• _Provided data_
- Opening Delimiter -

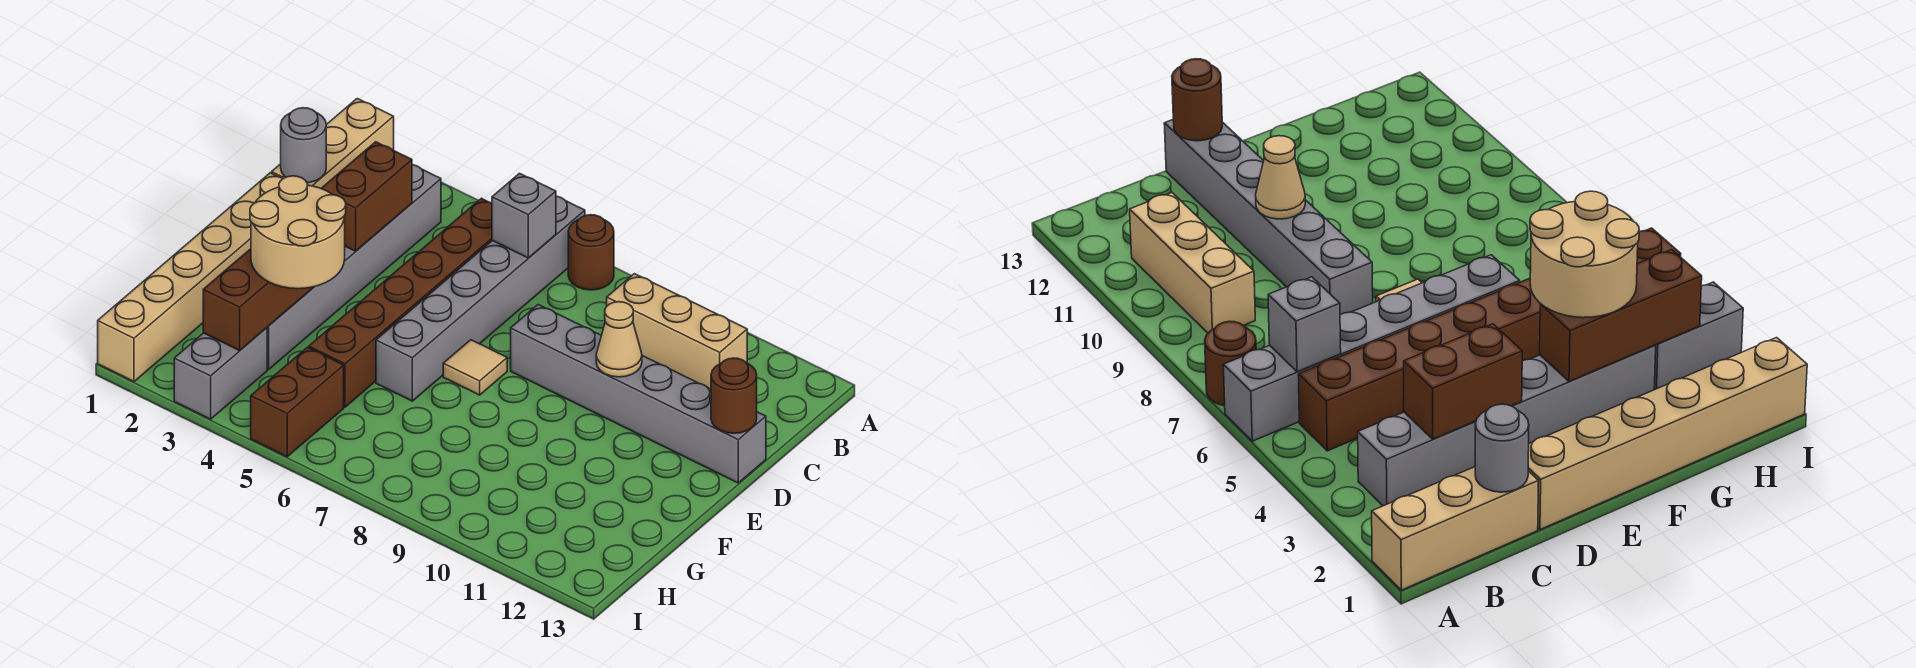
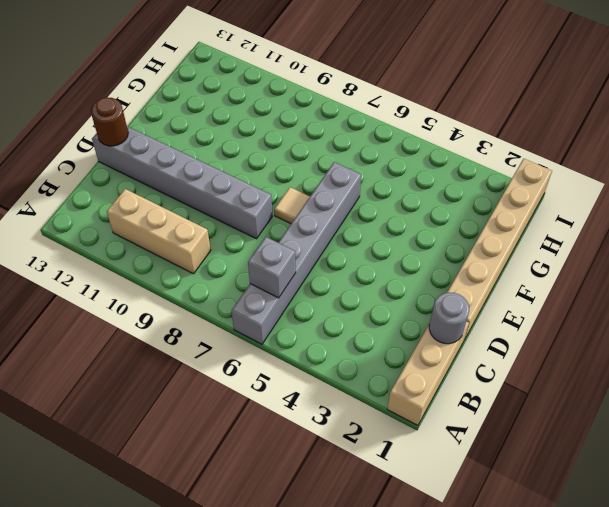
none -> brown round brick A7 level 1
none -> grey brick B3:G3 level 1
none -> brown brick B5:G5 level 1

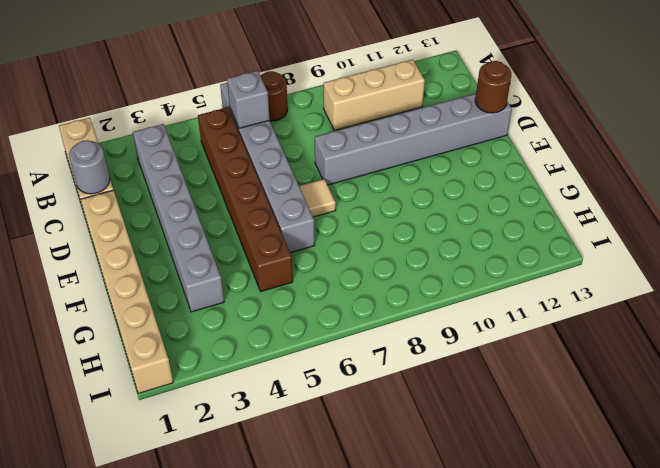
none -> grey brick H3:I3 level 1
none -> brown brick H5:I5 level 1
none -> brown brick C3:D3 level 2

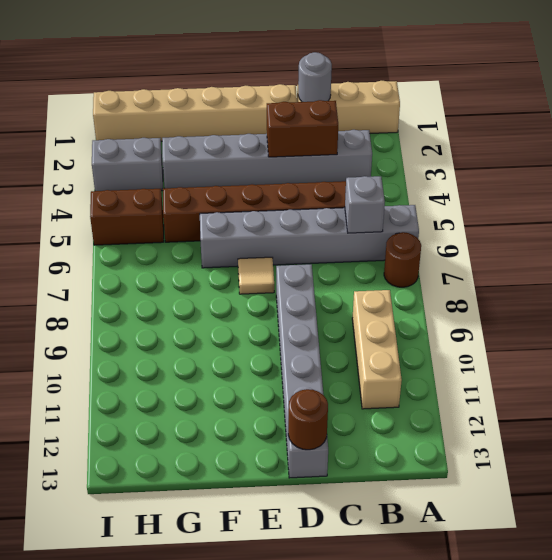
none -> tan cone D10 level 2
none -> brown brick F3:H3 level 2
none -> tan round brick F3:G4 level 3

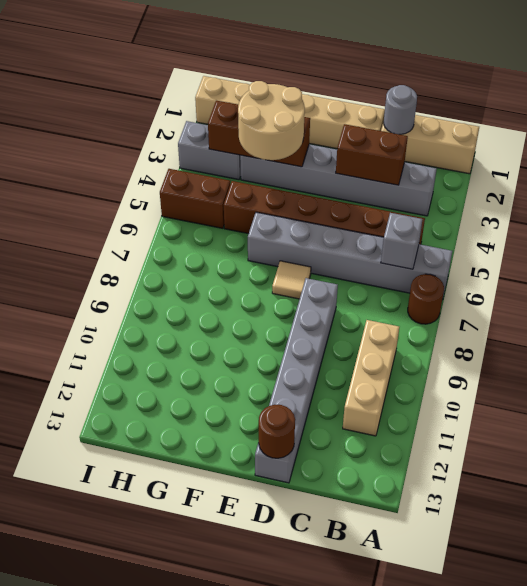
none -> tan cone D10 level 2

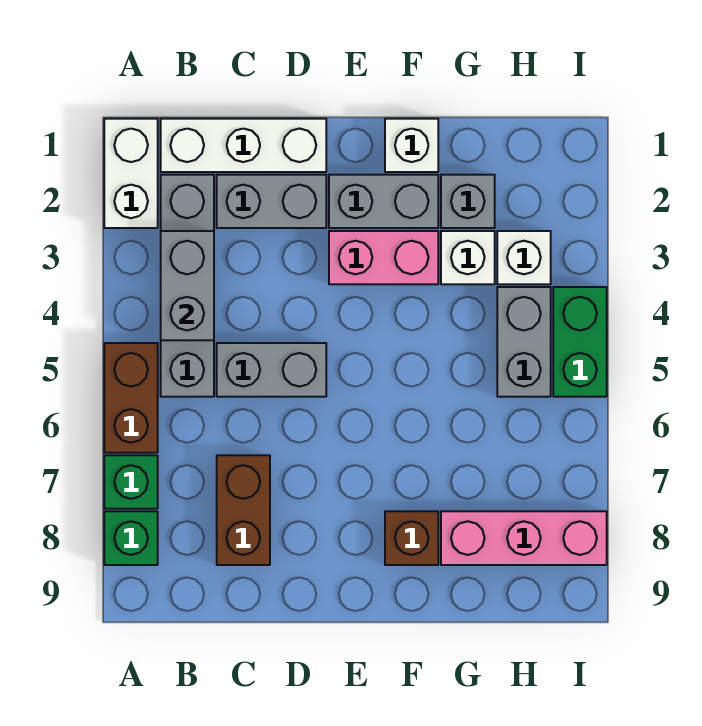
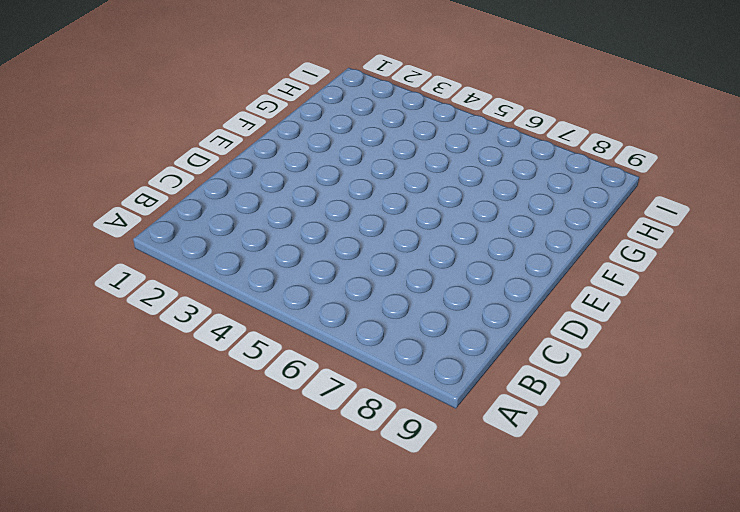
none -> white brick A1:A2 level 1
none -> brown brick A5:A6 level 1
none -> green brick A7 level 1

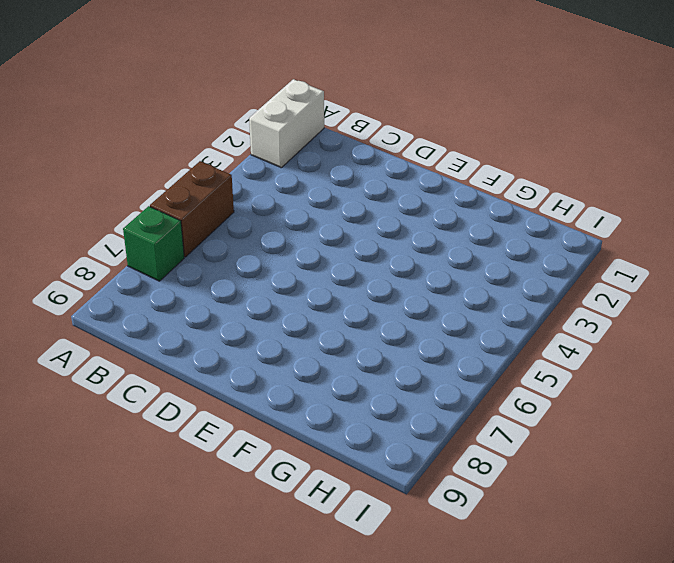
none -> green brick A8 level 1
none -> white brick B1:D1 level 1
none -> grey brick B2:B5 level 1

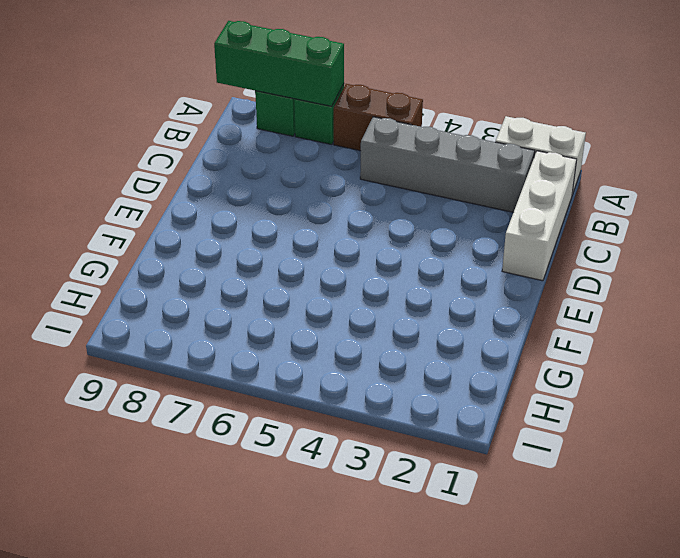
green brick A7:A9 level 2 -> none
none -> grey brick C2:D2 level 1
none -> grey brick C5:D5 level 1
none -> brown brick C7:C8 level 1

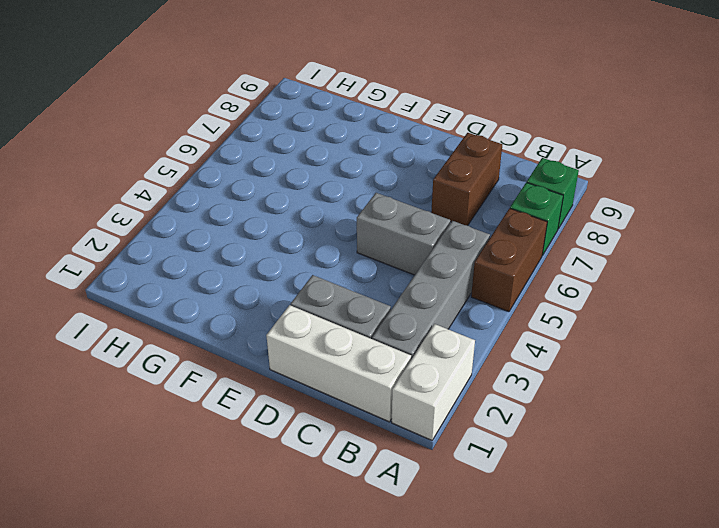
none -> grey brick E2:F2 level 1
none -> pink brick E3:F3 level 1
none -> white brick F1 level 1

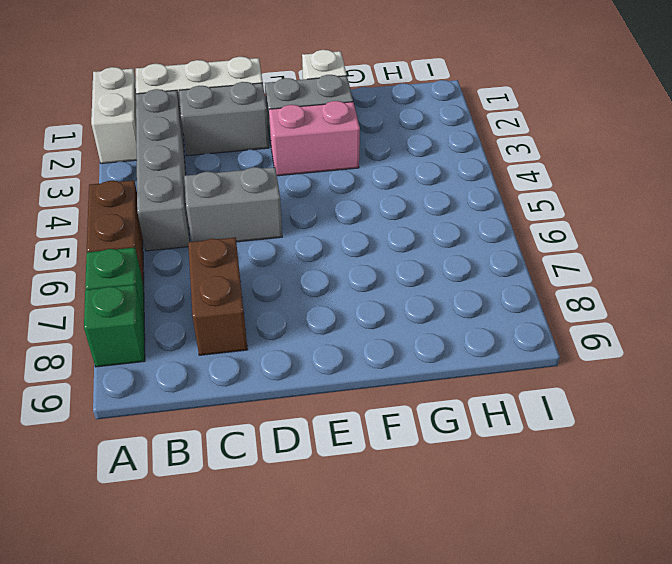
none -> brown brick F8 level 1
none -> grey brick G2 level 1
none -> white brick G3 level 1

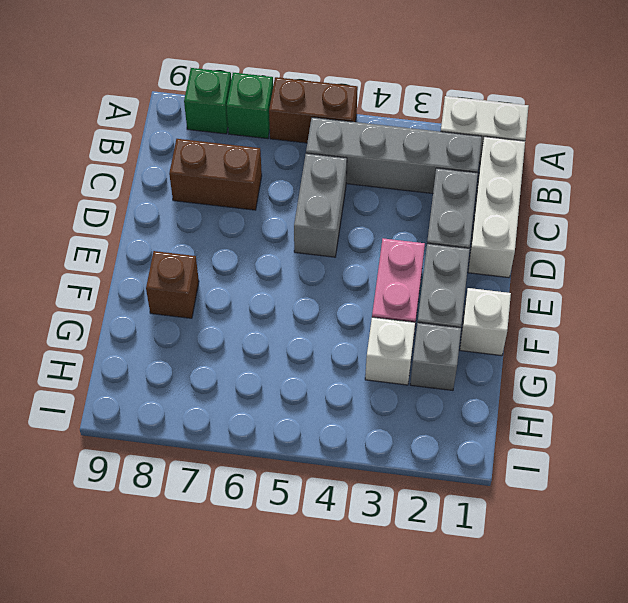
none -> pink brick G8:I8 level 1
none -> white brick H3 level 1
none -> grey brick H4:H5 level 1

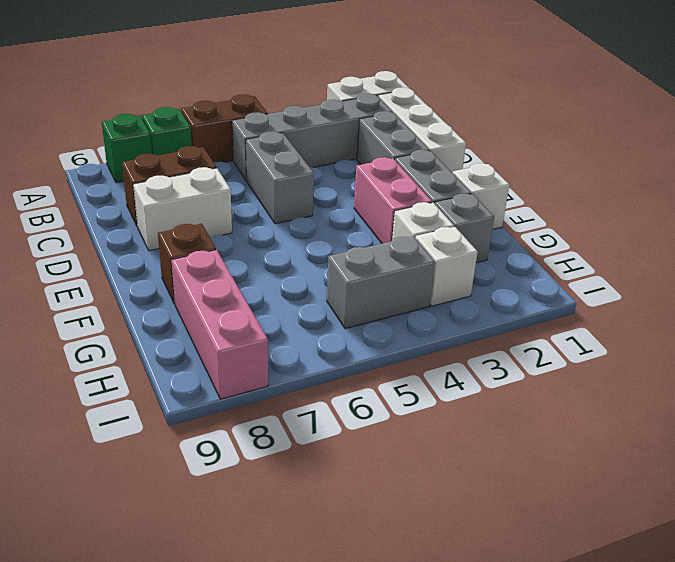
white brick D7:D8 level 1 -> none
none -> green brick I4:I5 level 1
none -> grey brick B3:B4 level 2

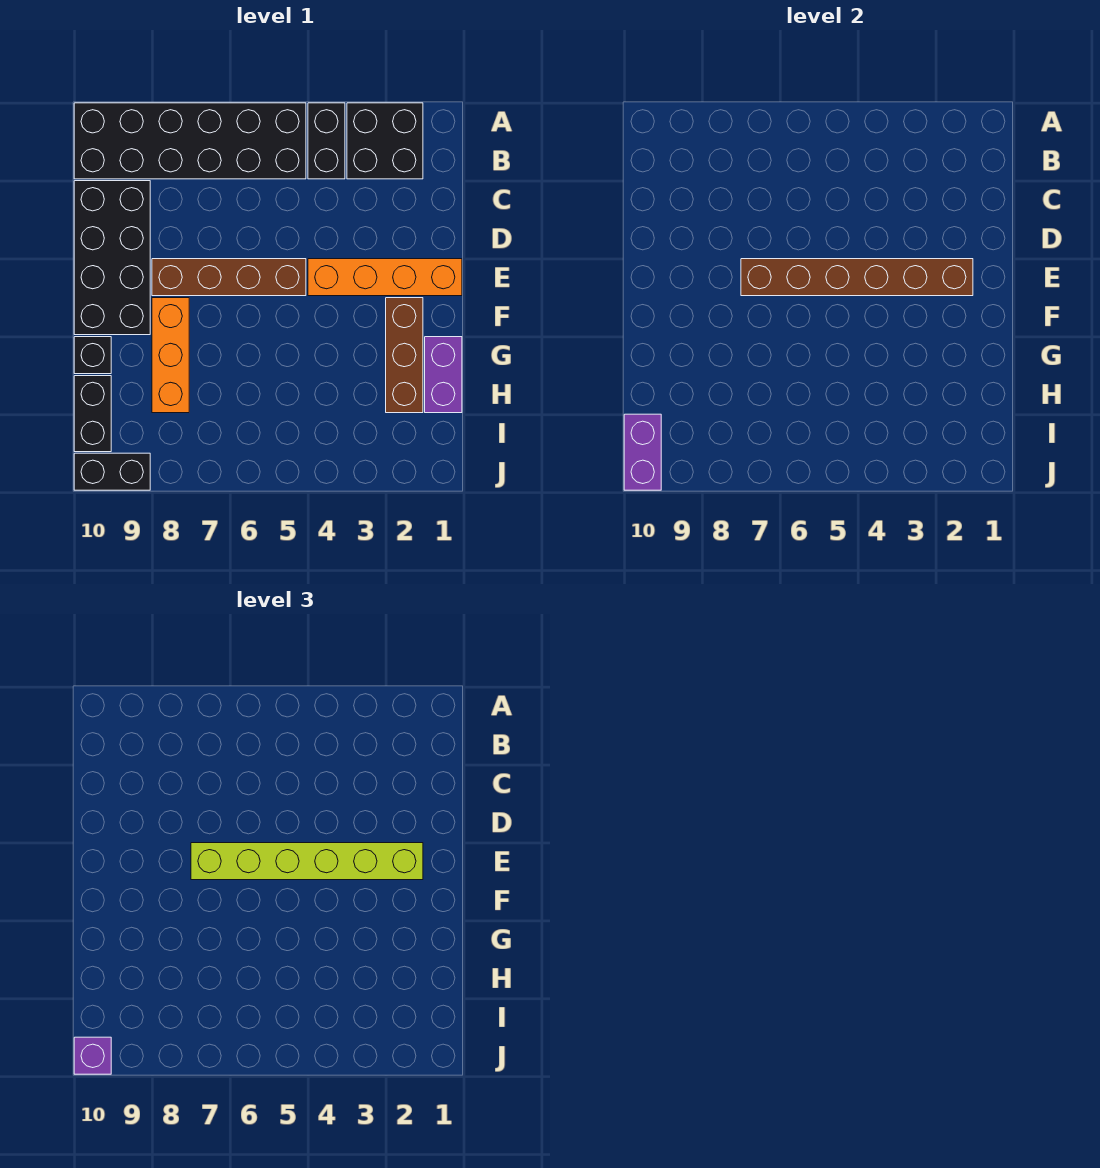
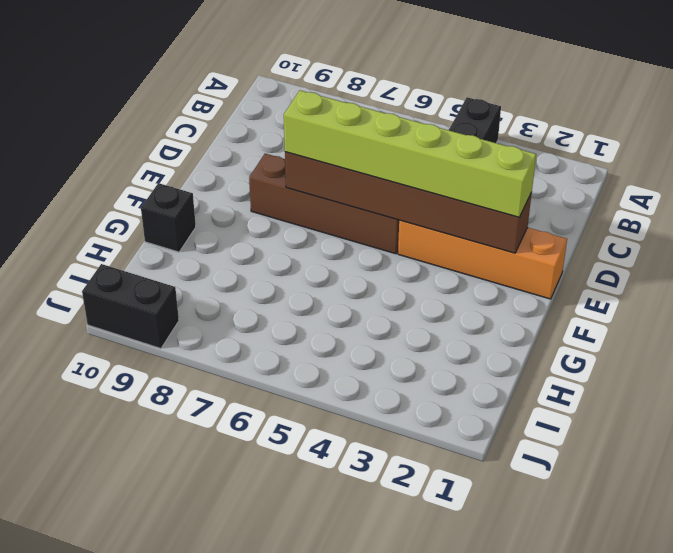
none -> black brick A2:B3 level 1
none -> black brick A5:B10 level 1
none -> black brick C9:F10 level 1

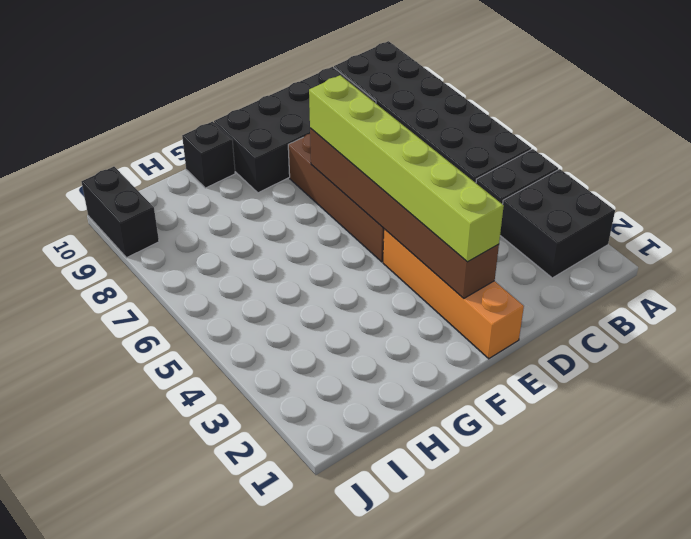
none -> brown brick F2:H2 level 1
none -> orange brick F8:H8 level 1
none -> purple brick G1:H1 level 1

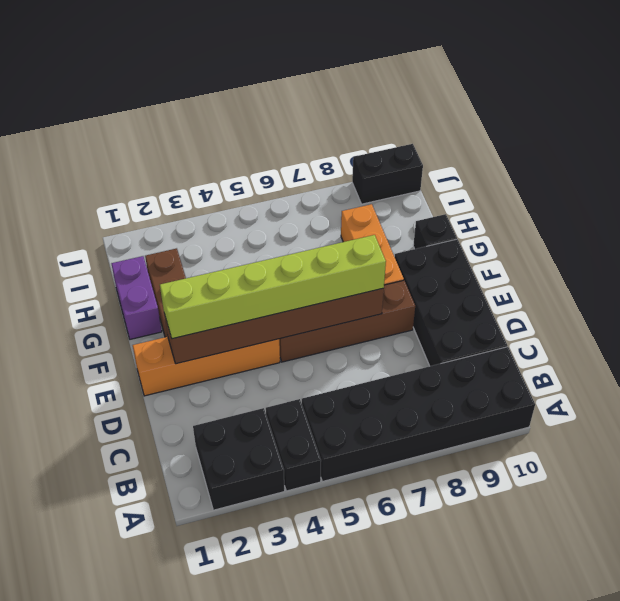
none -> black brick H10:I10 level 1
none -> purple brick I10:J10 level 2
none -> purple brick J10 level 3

- Closing Delimiter -

Please give the number of lines above in which the word "black" appears, without any other text.

4